> _Task goal_
Could you reproduce, word for word, the stretch of entries from the line containing "black rectangle: moved 7 px left, 8 px up" through the line containing "yellow line: moved", leaving out any pictures in that stretch?

> _Records provided_
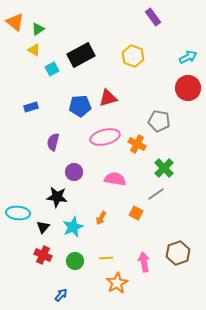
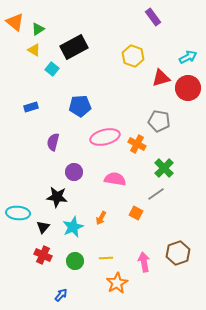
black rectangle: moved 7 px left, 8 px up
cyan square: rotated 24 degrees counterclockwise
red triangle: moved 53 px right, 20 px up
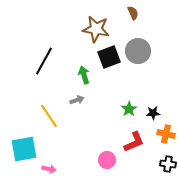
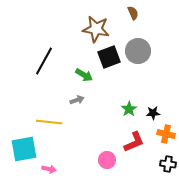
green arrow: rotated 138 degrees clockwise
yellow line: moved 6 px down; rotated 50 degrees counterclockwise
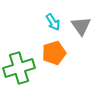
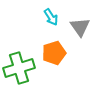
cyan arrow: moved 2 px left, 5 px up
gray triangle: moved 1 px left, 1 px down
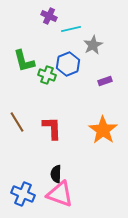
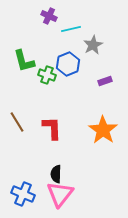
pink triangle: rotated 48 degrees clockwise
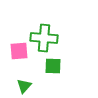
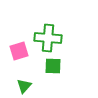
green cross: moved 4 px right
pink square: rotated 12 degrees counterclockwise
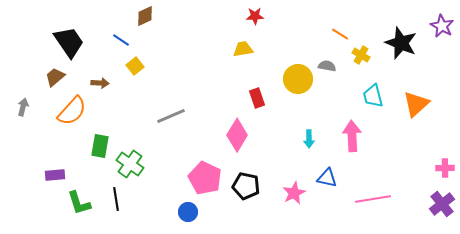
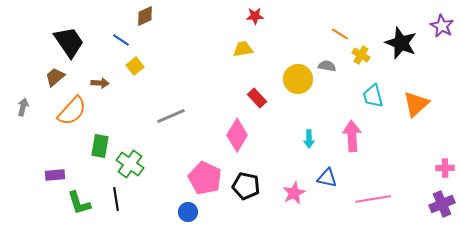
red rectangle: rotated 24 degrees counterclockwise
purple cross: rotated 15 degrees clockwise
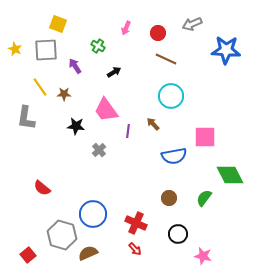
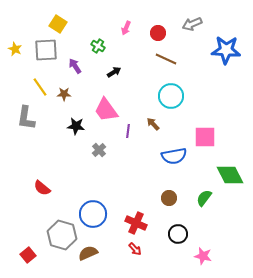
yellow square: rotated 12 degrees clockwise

==

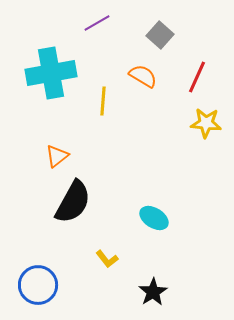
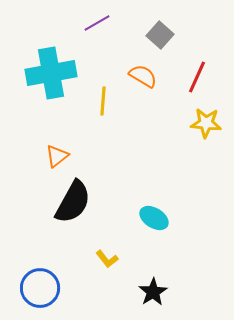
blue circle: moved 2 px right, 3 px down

> _Result for this exercise_
black rectangle: moved 7 px left, 8 px up
cyan square: rotated 24 degrees counterclockwise
red triangle: moved 53 px right, 20 px up
green arrow: rotated 138 degrees clockwise
yellow line: moved 6 px down; rotated 50 degrees counterclockwise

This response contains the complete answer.